* Assignment
When the line containing "(414, 368) = (728, 265): grey" appears in the entries below, begin printing there and stop after the line containing "(286, 57) = (455, 177): white dice -> none"; print each of those lines exactly and no other line.

Information supplied: Begin

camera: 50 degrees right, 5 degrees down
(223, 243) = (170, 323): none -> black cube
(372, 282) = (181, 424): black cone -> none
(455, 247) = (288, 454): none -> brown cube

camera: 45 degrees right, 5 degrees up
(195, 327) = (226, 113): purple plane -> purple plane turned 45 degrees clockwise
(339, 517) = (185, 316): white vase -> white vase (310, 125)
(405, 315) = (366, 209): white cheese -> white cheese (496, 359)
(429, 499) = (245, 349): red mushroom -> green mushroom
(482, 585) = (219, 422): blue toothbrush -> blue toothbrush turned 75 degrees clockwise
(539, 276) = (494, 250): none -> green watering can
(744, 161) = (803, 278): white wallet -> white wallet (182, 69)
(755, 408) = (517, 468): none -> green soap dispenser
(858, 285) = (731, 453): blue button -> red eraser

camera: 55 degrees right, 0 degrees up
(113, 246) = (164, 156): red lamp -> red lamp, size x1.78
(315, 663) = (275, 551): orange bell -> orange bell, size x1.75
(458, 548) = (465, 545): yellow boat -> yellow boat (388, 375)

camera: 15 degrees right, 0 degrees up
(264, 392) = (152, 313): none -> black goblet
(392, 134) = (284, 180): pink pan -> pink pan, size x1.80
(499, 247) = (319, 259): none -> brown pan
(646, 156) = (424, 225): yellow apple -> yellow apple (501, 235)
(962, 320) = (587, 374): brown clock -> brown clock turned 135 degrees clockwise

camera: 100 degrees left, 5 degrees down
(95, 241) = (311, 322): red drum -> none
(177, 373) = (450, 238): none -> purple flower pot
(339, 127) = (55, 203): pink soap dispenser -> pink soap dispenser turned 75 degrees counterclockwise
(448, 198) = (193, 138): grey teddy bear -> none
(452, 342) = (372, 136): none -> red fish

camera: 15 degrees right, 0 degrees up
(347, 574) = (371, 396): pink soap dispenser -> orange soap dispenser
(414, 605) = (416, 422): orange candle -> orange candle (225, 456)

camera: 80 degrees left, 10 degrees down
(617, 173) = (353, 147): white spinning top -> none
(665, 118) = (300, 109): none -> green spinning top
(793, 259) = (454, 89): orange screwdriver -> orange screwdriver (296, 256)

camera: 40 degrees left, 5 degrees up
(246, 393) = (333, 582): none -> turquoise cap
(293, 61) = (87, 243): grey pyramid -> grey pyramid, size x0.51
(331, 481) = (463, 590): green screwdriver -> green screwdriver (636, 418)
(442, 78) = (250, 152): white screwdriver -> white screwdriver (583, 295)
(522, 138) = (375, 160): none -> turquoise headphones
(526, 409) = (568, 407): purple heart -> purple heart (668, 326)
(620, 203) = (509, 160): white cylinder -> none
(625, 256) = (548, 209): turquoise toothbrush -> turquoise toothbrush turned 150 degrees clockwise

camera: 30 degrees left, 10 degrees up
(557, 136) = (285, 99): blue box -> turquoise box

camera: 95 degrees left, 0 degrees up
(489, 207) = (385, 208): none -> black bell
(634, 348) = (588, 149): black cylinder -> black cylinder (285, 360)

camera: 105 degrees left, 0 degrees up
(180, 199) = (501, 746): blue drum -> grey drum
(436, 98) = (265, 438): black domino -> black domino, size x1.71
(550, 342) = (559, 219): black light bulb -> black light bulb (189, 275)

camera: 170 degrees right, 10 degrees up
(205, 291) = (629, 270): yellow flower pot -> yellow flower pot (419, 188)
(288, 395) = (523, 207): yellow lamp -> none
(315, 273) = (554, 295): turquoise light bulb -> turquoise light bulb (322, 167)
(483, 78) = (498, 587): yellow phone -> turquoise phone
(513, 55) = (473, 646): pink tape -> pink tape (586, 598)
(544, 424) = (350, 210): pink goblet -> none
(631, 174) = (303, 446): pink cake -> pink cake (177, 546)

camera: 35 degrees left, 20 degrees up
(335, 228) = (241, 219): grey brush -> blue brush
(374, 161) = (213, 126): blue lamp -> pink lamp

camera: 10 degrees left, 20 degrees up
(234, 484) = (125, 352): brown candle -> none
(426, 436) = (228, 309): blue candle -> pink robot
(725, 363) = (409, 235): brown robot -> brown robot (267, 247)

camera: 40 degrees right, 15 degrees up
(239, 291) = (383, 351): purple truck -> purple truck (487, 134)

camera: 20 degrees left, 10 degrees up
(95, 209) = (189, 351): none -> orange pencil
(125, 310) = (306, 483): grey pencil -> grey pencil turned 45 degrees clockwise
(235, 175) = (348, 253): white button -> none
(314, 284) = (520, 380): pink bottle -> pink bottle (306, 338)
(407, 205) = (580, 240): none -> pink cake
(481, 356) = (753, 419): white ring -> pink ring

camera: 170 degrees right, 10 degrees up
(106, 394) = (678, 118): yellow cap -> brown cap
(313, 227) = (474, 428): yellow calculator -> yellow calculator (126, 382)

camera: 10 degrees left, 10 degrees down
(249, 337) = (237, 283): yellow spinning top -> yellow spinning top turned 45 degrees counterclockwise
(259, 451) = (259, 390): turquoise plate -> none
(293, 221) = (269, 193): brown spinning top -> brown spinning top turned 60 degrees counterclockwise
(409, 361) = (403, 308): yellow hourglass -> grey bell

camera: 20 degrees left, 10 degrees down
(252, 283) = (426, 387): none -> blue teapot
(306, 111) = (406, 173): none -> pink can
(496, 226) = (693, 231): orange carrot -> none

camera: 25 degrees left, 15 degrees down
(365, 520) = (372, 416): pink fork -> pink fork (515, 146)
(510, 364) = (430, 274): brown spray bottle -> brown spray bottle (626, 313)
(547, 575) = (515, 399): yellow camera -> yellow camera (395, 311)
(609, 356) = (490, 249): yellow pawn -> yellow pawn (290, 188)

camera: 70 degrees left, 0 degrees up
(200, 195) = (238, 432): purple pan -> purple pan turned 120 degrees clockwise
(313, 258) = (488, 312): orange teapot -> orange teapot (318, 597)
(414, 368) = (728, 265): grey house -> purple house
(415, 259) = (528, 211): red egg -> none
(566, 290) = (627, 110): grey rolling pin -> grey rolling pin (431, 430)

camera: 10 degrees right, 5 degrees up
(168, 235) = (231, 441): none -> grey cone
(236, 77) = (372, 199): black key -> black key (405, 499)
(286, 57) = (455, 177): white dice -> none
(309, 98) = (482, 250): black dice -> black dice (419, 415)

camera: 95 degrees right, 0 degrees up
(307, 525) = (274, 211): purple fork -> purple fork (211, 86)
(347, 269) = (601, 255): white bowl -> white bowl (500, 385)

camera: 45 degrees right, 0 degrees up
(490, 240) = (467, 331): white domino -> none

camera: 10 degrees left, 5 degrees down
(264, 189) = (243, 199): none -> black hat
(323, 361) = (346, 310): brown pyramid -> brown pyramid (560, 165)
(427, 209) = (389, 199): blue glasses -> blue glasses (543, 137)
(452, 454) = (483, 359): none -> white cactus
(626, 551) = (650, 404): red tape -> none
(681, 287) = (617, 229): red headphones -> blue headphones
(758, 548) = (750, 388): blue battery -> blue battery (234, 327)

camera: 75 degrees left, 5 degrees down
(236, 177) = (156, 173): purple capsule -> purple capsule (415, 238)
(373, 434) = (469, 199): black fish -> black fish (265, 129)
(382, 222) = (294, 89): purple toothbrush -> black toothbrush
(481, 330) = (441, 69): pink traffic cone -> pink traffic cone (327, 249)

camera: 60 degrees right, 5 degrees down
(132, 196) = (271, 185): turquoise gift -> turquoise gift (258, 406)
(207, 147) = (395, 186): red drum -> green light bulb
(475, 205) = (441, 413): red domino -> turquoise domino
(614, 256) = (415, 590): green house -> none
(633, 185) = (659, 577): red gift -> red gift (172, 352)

Information supplied: End

* Written answer
(414, 368) = (728, 265): grey house -> purple house
(415, 259) = (528, 211): red egg -> none
(566, 290) = (627, 110): grey rolling pin -> grey rolling pin (431, 430)

camera: 10 degrees right, 5 degrees up
(168, 235) = (231, 441): none -> grey cone
(236, 77) = (372, 199): black key -> black key (405, 499)
(286, 57) = (455, 177): white dice -> none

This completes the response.